**Problem statement**
Line by line, print the records exactly as they are, dropping the pictures.

**Dataset records**
"""

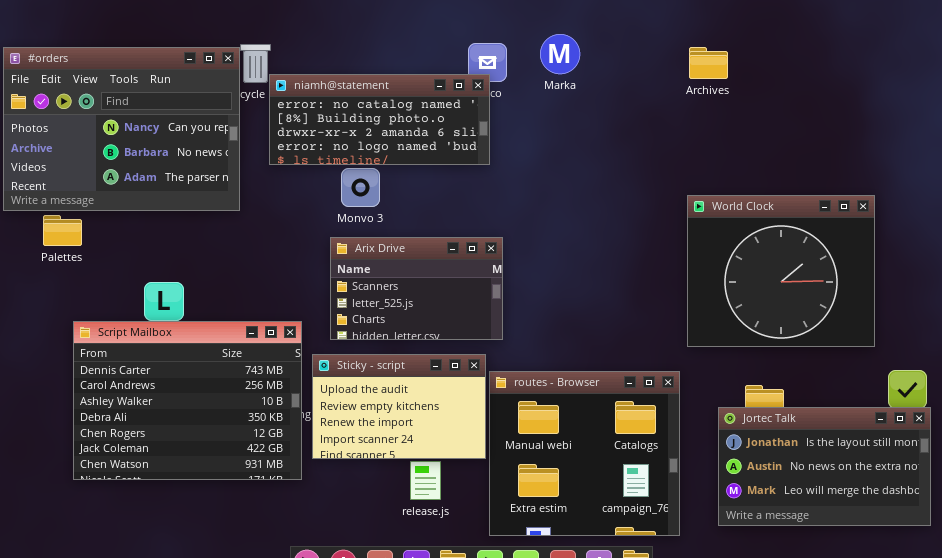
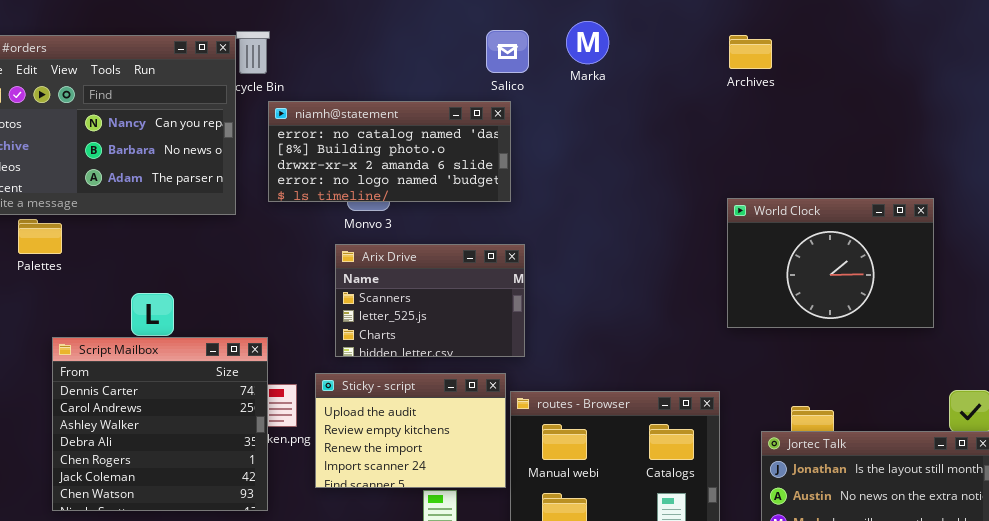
niamh@statement: [269,74,490,165] -> [268,101,511,202], moved
World Clock: [687,195,875,347] -> [727,198,934,328], resized
Script Mailbox: [73,321,302,480] -> [52,337,268,511], resized

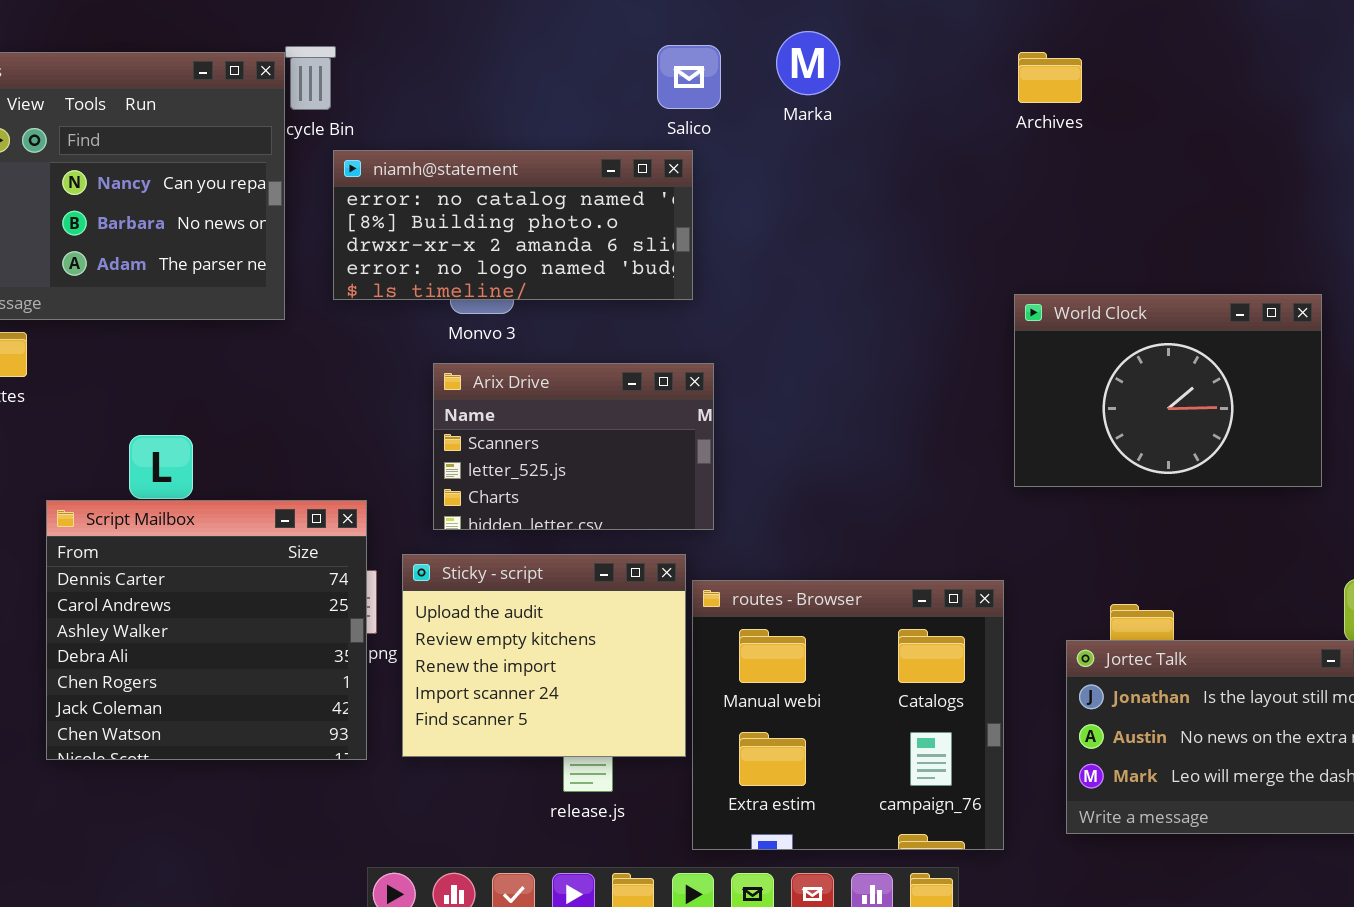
Script Mailbox: [52,337,268,511] -> [46,500,367,760], moved
Sticky - script: [315,373,506,488] -> [402,554,686,757], resized

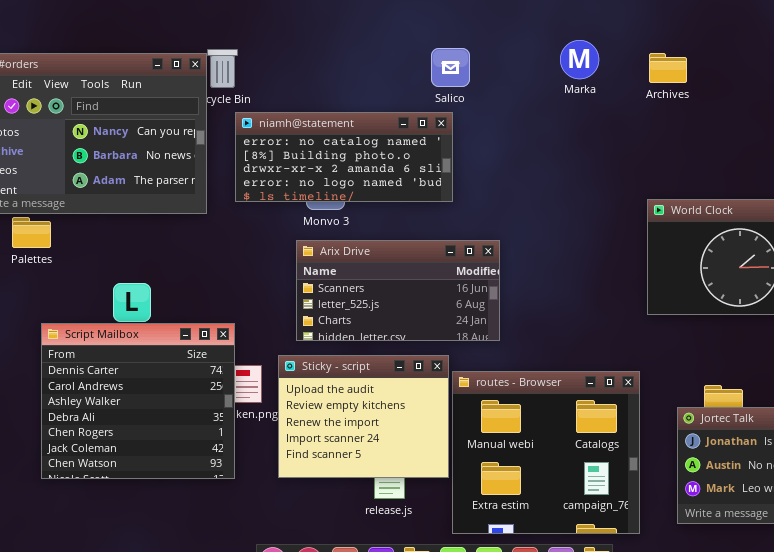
Marka: [776,31,840,95] -> [560,40,599,79], moved
Arix Drive: [433,363,714,530] -> [296,240,500,341], resized
Script Mailbox: [46,500,367,760] -> [41,323,235,479], moved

"""

**Result of this exercise**
niamh@statement: [269,74,490,165] -> [268,101,511,202], moved
World Clock: [687,195,875,347] -> [727,198,934,328], resized
Script Mailbox: [73,321,302,480] -> [52,337,268,511], resized

Script Mailbox: [52,337,268,511] -> [46,500,367,760], moved
Sticky - script: [315,373,506,488] -> [402,554,686,757], resized

Marka: [776,31,840,95] -> [560,40,599,79], moved
Arix Drive: [433,363,714,530] -> [296,240,500,341], resized
Script Mailbox: [46,500,367,760] -> [41,323,235,479], moved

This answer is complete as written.